#### Stated goal:
Turn the records into a numbered list, beginning at the first line and stopping after the line that contains "orange triangle: moved 4 px left, 12 px up". Leave out any blank lines.

+++ Excerpted data

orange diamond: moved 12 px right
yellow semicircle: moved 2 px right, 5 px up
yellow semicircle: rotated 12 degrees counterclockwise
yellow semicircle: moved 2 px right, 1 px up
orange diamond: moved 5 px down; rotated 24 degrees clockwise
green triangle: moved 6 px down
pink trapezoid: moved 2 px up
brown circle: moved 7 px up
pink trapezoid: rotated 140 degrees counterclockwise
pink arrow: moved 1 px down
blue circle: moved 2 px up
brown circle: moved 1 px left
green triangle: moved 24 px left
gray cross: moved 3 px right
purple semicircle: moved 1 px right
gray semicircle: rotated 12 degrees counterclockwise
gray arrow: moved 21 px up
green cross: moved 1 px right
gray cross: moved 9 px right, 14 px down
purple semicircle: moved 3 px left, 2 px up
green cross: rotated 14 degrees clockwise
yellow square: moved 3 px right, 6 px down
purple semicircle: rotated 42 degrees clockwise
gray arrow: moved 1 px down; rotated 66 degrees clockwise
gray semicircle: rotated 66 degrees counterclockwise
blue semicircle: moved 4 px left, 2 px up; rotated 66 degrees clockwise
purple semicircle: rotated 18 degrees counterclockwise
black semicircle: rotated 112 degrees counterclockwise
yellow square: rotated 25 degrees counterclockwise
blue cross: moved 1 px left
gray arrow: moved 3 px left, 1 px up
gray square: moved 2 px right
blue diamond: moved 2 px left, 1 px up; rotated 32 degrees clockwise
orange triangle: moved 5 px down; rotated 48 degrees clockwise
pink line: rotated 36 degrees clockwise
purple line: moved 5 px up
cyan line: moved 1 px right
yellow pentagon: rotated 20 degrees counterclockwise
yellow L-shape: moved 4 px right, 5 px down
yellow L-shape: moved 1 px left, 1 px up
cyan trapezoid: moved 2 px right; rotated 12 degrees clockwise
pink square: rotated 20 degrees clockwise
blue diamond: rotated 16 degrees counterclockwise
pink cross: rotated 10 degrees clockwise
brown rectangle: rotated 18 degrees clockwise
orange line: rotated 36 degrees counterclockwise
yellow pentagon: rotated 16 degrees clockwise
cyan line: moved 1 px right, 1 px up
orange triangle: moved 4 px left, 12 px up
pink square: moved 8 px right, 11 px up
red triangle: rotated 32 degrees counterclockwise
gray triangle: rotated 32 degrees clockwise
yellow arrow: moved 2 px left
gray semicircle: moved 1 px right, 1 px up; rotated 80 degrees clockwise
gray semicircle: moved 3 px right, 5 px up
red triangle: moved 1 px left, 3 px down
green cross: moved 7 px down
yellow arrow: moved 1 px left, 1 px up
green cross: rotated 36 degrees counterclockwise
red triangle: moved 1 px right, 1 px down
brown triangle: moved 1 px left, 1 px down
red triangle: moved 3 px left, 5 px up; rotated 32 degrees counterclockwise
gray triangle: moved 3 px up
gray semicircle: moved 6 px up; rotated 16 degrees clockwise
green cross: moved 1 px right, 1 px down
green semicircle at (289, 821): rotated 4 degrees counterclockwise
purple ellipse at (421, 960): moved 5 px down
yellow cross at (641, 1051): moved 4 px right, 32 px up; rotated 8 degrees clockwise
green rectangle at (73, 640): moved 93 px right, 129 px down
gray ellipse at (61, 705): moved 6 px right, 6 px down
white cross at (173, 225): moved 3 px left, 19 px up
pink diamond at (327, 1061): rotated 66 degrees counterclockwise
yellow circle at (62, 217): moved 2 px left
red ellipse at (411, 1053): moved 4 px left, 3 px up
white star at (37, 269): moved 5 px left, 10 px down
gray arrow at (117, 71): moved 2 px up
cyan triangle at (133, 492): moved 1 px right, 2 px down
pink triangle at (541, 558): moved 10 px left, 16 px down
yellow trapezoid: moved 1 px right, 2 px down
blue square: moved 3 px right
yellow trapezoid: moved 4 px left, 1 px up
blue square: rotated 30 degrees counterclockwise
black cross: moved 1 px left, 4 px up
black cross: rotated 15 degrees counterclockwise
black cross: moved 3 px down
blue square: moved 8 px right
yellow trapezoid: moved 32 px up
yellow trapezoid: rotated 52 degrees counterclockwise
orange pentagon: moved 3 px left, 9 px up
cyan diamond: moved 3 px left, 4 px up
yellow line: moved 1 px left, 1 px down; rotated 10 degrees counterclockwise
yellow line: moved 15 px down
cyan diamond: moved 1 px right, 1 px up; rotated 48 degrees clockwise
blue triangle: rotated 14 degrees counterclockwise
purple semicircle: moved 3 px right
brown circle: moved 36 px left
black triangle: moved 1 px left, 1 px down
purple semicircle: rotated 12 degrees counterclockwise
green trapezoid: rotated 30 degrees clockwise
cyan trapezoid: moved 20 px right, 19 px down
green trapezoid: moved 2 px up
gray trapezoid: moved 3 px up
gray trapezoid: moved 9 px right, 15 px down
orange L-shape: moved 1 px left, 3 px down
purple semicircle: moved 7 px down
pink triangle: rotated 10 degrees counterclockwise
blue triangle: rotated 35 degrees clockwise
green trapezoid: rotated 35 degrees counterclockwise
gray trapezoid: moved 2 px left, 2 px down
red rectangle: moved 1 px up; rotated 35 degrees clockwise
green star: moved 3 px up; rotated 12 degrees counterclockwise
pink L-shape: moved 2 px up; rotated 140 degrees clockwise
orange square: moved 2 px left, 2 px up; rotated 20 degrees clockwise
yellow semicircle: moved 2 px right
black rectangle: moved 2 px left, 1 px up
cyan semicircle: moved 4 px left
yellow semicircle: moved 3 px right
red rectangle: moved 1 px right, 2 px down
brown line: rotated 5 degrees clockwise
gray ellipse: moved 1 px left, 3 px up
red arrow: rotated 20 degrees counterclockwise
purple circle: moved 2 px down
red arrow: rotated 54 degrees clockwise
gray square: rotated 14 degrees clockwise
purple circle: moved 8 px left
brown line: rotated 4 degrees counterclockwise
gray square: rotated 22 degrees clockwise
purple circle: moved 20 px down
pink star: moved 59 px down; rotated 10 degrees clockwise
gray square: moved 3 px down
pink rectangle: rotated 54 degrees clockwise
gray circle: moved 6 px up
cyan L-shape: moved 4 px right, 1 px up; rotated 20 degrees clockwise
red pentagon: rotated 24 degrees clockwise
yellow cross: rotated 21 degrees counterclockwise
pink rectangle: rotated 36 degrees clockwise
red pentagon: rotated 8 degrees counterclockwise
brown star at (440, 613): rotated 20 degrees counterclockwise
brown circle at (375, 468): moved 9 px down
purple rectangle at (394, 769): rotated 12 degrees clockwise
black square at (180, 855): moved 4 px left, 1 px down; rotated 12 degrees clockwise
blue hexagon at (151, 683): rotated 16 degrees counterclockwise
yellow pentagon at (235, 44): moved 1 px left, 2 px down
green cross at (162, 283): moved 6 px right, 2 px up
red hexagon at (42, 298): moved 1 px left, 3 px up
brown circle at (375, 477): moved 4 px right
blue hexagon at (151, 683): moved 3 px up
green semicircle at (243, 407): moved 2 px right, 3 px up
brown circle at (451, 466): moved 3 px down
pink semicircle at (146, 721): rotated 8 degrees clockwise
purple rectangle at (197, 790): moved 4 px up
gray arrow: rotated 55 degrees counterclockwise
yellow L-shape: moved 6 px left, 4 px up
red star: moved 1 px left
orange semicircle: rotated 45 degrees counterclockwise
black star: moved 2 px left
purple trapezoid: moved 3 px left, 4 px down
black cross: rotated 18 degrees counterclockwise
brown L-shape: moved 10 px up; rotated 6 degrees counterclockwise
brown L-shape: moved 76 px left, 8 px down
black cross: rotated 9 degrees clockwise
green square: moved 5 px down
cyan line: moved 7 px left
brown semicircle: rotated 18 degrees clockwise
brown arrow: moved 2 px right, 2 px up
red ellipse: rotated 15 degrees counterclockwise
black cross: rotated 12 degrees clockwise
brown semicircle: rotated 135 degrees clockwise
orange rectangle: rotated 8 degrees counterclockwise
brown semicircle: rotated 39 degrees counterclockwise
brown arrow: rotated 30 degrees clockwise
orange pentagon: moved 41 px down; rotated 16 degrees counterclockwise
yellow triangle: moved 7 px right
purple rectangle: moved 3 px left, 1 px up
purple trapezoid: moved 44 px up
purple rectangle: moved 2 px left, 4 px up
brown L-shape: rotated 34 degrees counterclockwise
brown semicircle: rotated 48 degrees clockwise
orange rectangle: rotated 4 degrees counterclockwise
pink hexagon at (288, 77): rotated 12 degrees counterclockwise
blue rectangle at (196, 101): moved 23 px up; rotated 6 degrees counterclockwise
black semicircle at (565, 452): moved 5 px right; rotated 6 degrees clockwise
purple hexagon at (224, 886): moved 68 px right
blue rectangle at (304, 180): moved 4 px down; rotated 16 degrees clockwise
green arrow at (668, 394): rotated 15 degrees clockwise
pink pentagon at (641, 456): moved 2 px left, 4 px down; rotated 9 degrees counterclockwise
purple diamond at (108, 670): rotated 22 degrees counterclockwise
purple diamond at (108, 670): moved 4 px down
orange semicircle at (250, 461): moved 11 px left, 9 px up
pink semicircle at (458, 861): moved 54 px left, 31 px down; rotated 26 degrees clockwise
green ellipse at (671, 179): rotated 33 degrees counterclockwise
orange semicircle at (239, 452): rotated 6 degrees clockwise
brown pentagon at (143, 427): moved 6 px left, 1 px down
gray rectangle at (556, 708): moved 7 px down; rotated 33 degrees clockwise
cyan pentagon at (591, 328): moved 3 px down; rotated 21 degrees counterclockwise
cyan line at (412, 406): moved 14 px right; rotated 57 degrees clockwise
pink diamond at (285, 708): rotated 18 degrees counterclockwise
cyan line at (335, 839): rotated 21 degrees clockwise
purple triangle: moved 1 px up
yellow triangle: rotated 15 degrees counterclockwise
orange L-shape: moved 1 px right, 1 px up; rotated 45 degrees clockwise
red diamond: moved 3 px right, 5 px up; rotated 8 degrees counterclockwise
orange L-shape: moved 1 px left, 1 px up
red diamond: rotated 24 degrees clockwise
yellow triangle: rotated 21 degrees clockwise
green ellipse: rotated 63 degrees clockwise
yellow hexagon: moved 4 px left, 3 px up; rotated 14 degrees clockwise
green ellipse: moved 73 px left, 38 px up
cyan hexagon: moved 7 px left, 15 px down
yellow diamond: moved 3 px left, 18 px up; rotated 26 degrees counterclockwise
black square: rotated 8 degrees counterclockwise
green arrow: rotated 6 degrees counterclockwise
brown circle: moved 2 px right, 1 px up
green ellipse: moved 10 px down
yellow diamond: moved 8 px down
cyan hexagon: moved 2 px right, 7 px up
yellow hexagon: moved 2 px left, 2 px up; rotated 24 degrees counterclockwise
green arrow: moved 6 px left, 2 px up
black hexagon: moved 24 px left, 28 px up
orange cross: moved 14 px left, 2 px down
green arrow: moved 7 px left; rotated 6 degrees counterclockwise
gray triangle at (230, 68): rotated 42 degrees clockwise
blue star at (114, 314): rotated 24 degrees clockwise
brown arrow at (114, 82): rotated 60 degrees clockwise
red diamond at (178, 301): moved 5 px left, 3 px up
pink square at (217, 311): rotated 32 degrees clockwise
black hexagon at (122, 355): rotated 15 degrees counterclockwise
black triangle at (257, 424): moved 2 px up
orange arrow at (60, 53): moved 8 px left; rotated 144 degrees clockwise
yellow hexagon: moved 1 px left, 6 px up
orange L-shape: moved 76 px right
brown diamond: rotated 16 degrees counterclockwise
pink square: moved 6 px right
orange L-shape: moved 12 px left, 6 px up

++++++

#### Solution for this problem:
1. orange diamond: moved 12 px right
2. yellow semicircle: moved 2 px right, 5 px up
3. yellow semicircle: rotated 12 degrees counterclockwise
4. yellow semicircle: moved 2 px right, 1 px up
5. orange diamond: moved 5 px down; rotated 24 degrees clockwise
6. green triangle: moved 6 px down
7. pink trapezoid: moved 2 px up
8. brown circle: moved 7 px up
9. pink trapezoid: rotated 140 degrees counterclockwise
10. pink arrow: moved 1 px down
11. blue circle: moved 2 px up
12. brown circle: moved 1 px left
13. green triangle: moved 24 px left
14. gray cross: moved 3 px right
15. purple semicircle: moved 1 px right
16. gray semicircle: rotated 12 degrees counterclockwise
17. gray arrow: moved 21 px up
18. green cross: moved 1 px right
19. gray cross: moved 9 px right, 14 px down
20. purple semicircle: moved 3 px left, 2 px up
21. green cross: rotated 14 degrees clockwise
22. yellow square: moved 3 px right, 6 px down
23. purple semicircle: rotated 42 degrees clockwise
24. gray arrow: moved 1 px down; rotated 66 degrees clockwise
25. gray semicircle: rotated 66 degrees counterclockwise
26. blue semicircle: moved 4 px left, 2 px up; rotated 66 degrees clockwise
27. purple semicircle: rotated 18 degrees counterclockwise
28. black semicircle: rotated 112 degrees counterclockwise
29. yellow square: rotated 25 degrees counterclockwise
30. blue cross: moved 1 px left
31. gray arrow: moved 3 px left, 1 px up
32. gray square: moved 2 px right
33. blue diamond: moved 2 px left, 1 px up; rotated 32 degrees clockwise
34. orange triangle: moved 5 px down; rotated 48 degrees clockwise
35. pink line: rotated 36 degrees clockwise
36. purple line: moved 5 px up
37. cyan line: moved 1 px right
38. yellow pentagon: rotated 20 degrees counterclockwise
39. yellow L-shape: moved 4 px right, 5 px down
40. yellow L-shape: moved 1 px left, 1 px up
41. cyan trapezoid: moved 2 px right; rotated 12 degrees clockwise
42. pink square: rotated 20 degrees clockwise
43. blue diamond: rotated 16 degrees counterclockwise
44. pink cross: rotated 10 degrees clockwise
45. brown rectangle: rotated 18 degrees clockwise
46. orange line: rotated 36 degrees counterclockwise
47. yellow pentagon: rotated 16 degrees clockwise
48. cyan line: moved 1 px right, 1 px up
49. orange triangle: moved 4 px left, 12 px up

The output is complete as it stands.